▶ What you need to do: Word for word, restate the records that come after this.

--

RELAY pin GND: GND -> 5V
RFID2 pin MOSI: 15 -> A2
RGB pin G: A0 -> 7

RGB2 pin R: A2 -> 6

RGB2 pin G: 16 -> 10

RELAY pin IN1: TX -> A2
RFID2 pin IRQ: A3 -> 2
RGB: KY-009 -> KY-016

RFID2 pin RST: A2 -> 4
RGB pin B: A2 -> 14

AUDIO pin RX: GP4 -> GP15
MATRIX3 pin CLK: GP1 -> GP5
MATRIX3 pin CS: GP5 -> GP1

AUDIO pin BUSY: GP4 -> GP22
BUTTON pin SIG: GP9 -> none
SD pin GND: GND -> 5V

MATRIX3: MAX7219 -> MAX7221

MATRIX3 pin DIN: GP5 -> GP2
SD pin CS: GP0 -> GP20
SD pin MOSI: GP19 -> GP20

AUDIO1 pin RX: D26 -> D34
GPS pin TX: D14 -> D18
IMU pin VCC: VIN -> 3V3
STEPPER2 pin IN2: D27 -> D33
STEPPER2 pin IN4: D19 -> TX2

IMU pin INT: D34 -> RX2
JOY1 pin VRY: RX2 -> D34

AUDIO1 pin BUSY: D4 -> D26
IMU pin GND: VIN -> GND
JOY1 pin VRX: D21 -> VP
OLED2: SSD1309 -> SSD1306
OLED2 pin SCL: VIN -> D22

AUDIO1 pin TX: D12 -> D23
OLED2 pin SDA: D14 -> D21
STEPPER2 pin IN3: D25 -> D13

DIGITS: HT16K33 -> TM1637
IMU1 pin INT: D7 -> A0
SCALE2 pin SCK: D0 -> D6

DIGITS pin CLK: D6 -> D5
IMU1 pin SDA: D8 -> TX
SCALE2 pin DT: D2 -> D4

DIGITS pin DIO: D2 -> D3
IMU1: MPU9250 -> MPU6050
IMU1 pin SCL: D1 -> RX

--

▶ Exercise result:
RELAY pin GND: GND -> 5V
RFID2 pin MOSI: 15 -> A2
RGB pin G: A0 -> 7

RGB2 pin R: A2 -> 6

RGB2 pin G: 16 -> 10

RELAY pin IN1: TX -> A2
RFID2 pin IRQ: A3 -> 2
RGB: KY-009 -> KY-016

RFID2 pin RST: A2 -> 4
RGB pin B: A2 -> 14

AUDIO pin RX: GP4 -> GP15
MATRIX3 pin CLK: GP1 -> GP5
MATRIX3 pin CS: GP5 -> GP1

AUDIO pin BUSY: GP4 -> GP22
BUTTON pin SIG: GP9 -> none
SD pin GND: GND -> 5V

MATRIX3: MAX7219 -> MAX7221

MATRIX3 pin DIN: GP5 -> GP2
SD pin CS: GP0 -> GP20
SD pin MOSI: GP19 -> GP20

AUDIO1 pin RX: D26 -> D34
GPS pin TX: D14 -> D18
IMU pin VCC: VIN -> 3V3
STEPPER2 pin IN2: D27 -> D33
STEPPER2 pin IN4: D19 -> TX2

IMU pin INT: D34 -> RX2
JOY1 pin VRY: RX2 -> D34

AUDIO1 pin BUSY: D4 -> D26
IMU pin GND: VIN -> GND
JOY1 pin VRX: D21 -> VP
OLED2: SSD1309 -> SSD1306
OLED2 pin SCL: VIN -> D22

AUDIO1 pin TX: D12 -> D23
OLED2 pin SDA: D14 -> D21
STEPPER2 pin IN3: D25 -> D13

DIGITS: HT16K33 -> TM1637
IMU1 pin INT: D7 -> A0
SCALE2 pin SCK: D0 -> D6

DIGITS pin CLK: D6 -> D5
IMU1 pin SDA: D8 -> TX
SCALE2 pin DT: D2 -> D4

DIGITS pin DIO: D2 -> D3
IMU1: MPU9250 -> MPU6050
IMU1 pin SCL: D1 -> RX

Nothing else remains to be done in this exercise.